[Records from a dataset]

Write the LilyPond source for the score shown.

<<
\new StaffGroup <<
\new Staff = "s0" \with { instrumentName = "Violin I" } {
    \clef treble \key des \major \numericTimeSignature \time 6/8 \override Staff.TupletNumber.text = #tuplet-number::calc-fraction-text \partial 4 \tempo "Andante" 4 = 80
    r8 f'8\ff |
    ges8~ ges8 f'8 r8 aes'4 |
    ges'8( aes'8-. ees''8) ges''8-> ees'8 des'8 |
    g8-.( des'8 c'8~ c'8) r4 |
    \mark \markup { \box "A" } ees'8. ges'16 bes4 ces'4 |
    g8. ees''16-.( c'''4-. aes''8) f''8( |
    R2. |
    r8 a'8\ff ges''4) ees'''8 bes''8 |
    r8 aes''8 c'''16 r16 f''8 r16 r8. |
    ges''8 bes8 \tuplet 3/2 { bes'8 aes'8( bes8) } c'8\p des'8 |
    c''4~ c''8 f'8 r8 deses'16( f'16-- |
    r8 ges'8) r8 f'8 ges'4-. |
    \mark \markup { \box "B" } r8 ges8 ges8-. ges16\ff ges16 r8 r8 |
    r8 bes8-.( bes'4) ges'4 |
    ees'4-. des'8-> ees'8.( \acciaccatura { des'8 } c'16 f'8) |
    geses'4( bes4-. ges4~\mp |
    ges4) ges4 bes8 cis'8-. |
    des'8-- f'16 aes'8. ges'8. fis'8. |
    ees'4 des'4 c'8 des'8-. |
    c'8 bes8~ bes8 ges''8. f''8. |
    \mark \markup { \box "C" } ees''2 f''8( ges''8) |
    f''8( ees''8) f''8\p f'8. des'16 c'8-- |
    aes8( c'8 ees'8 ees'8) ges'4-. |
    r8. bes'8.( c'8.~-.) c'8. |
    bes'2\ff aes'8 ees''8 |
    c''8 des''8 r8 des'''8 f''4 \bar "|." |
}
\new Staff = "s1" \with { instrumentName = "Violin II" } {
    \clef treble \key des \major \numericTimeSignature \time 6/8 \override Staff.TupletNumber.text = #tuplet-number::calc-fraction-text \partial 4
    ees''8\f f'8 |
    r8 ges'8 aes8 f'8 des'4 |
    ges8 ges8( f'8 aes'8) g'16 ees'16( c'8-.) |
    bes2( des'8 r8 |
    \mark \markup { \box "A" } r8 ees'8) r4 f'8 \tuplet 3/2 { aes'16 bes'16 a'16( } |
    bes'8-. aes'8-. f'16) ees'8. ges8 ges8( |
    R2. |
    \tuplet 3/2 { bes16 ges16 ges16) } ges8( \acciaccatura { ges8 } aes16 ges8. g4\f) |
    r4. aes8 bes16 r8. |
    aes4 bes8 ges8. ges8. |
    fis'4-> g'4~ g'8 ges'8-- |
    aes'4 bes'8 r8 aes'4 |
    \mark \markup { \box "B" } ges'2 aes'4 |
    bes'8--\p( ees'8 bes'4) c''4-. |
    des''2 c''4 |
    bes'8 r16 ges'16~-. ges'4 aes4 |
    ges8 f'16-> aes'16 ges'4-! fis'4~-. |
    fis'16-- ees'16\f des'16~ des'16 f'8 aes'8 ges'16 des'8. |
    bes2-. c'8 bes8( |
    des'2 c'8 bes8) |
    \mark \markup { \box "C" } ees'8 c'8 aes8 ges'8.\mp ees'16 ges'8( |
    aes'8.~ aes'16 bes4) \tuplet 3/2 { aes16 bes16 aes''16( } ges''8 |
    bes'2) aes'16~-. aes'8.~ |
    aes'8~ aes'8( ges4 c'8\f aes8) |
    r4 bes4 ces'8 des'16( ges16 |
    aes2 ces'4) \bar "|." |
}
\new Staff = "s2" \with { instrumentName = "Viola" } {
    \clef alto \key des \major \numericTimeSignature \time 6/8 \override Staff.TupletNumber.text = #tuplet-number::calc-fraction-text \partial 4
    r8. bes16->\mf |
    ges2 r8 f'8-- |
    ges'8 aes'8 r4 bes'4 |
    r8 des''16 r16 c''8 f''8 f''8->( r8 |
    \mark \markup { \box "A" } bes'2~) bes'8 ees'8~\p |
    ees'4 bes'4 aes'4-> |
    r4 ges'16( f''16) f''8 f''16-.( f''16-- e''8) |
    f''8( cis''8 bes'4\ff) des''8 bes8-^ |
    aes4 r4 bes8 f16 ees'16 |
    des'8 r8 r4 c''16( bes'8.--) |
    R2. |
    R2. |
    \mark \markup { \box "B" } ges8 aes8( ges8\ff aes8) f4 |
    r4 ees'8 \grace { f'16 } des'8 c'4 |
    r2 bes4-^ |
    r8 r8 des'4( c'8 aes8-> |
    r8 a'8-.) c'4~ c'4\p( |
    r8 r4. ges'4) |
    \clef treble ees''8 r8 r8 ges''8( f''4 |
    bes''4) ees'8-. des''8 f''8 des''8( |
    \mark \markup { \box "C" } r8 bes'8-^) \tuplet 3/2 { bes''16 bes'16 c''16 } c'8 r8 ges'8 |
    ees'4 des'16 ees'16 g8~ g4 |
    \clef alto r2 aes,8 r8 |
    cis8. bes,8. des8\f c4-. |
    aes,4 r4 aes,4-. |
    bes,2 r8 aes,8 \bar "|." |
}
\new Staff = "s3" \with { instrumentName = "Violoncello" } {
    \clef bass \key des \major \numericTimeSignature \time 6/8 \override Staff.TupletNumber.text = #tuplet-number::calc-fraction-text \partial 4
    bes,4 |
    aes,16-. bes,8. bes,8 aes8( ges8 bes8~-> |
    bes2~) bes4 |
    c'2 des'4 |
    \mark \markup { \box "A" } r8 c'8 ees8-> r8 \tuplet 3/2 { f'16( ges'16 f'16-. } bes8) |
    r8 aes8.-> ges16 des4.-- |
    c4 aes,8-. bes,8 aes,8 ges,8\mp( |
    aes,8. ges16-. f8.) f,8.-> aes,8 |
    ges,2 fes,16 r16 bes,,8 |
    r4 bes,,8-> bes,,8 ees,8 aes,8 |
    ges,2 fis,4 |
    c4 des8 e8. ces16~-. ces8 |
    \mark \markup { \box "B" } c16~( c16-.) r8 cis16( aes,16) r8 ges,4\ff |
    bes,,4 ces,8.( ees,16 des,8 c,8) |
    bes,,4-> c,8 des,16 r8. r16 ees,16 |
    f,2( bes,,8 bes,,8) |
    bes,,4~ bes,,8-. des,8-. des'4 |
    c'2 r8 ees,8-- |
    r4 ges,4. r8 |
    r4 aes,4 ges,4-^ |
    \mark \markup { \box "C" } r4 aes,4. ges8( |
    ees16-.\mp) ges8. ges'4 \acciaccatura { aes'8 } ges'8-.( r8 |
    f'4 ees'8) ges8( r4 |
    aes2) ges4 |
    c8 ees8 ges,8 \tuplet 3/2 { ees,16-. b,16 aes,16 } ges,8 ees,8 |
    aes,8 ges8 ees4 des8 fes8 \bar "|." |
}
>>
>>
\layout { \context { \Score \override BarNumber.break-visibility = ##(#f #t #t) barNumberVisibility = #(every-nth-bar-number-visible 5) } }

What you will do →
Count the lines in the records above that contain the string "instrumentName", and reply with the number alone.

Expected output →
4